__Action item__
Take the records below and set them down exactly, so that every line matches the original.
=== Section Start ===
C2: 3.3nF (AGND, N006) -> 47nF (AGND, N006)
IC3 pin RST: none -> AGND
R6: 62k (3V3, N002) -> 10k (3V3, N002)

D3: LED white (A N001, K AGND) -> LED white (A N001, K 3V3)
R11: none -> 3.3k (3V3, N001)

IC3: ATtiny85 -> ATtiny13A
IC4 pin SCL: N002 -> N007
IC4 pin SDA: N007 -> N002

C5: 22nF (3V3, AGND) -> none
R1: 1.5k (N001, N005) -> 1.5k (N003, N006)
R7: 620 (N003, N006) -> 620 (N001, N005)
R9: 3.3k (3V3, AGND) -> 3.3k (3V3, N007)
=== Section End ===
__Your response__
C2: 3.3nF (AGND, N006) -> 47nF (AGND, N006)
IC3 pin RST: none -> AGND
R6: 62k (3V3, N002) -> 10k (3V3, N002)

D3: LED white (A N001, K AGND) -> LED white (A N001, K 3V3)
R11: none -> 3.3k (3V3, N001)

IC3: ATtiny85 -> ATtiny13A
IC4 pin SCL: N002 -> N007
IC4 pin SDA: N007 -> N002

C5: 22nF (3V3, AGND) -> none
R1: 1.5k (N001, N005) -> 1.5k (N003, N006)
R7: 620 (N003, N006) -> 620 (N001, N005)
R9: 3.3k (3V3, AGND) -> 3.3k (3V3, N007)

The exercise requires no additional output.